**WORK TO COMPLETE**
Retype every item below word for word, leaving the pictures out of your answer.

**SOURCE DATA**
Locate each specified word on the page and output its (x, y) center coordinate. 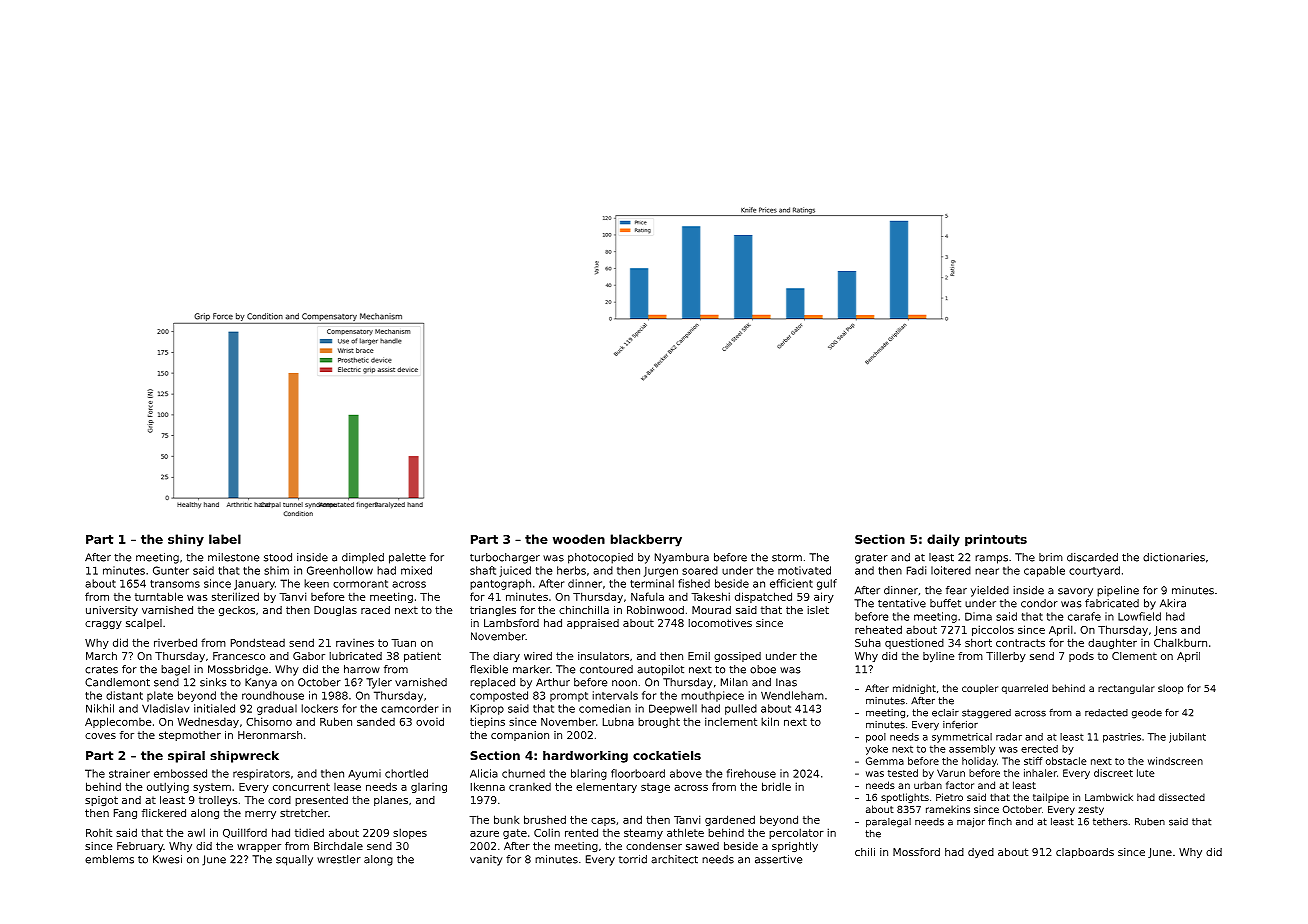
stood (278, 557)
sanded (376, 722)
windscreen (1175, 761)
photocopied (600, 558)
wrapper (259, 848)
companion (520, 736)
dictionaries (1174, 557)
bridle (776, 786)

**FINISHED EXERCISE**
Locate each specified word on the page and output its (x, y) center coordinate. 
stood (278, 557)
sanded (376, 722)
windscreen (1175, 761)
photocopied (600, 558)
wrapper (259, 848)
companion (520, 736)
dictionaries (1174, 557)
bridle (776, 786)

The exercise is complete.